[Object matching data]

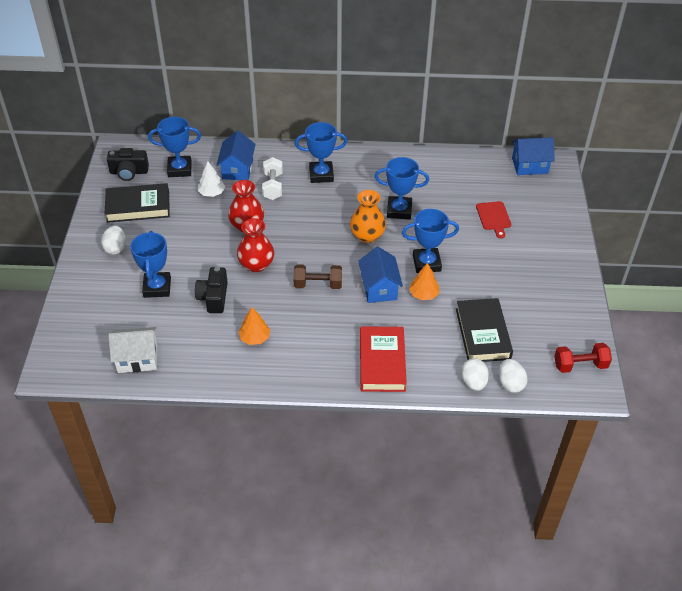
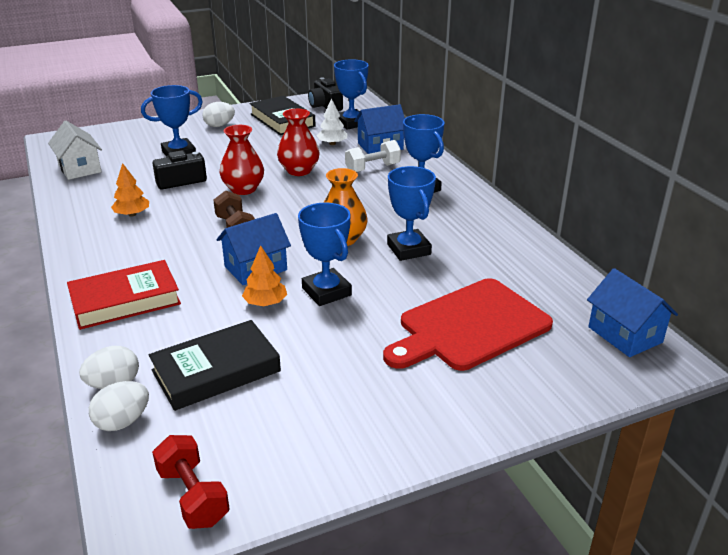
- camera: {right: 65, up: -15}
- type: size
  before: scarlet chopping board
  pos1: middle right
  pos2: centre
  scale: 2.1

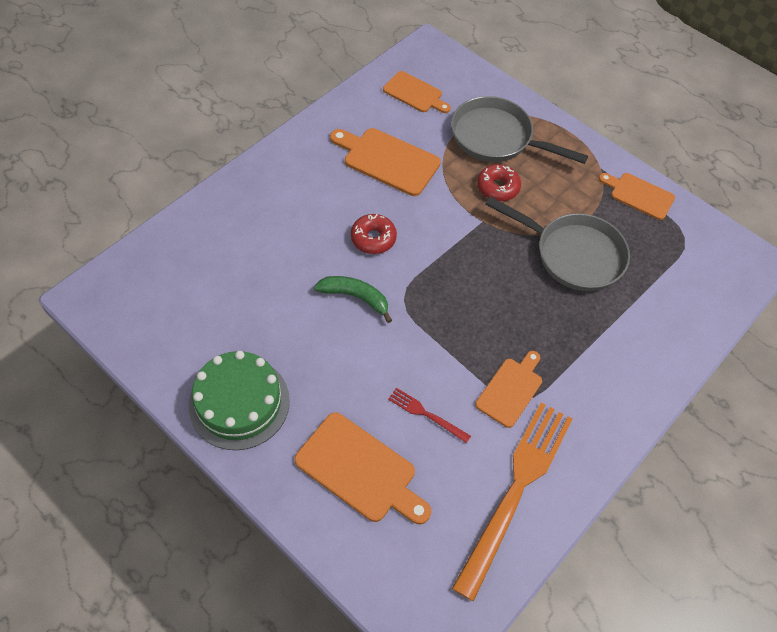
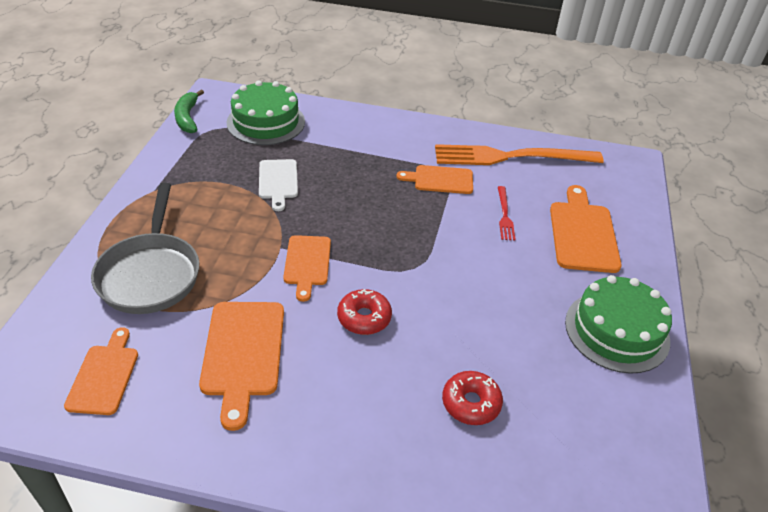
- camera: {right: -120, up: -15}
- type: relocated
  before: green banana
  pos1: centre
  pos2: top left
- type: relocated
  before: scarlet doughnut (no. 2 from left)
  pos1: top centre
  pos2: bottom centre
- type: exchanged
  before: gray skillet (no. 2 from left)
  after: pure white chopping board
  pos1: middle right
  pos2: centre
- type: relocated
  before: orange chopping board (no. 5 from left in the first image)
  after: orange chopping board (no. 3 from left)
  pos1: top right
  pos2: centre
- type: appeared
  after: green gateau (no. 1 from left)
  pos2: top centre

**EXERCISE GOAL**.
The result should be the full set of entries above, restated exactly and without images.

**TASK RESPONSE**.
- camera: {right: 65, up: -15}
- type: size
  before: scarlet chopping board
  pos1: middle right
  pos2: centre
  scale: 2.1

- camera: {right: -120, up: -15}
- type: relocated
  before: green banana
  pos1: centre
  pos2: top left
- type: relocated
  before: scarlet doughnut (no. 2 from left)
  pos1: top centre
  pos2: bottom centre
- type: exchanged
  before: gray skillet (no. 2 from left)
  after: pure white chopping board
  pos1: middle right
  pos2: centre
- type: relocated
  before: orange chopping board (no. 5 from left in the first image)
  after: orange chopping board (no. 3 from left)
  pos1: top right
  pos2: centre
- type: appeared
  after: green gateau (no. 1 from left)
  pos2: top centre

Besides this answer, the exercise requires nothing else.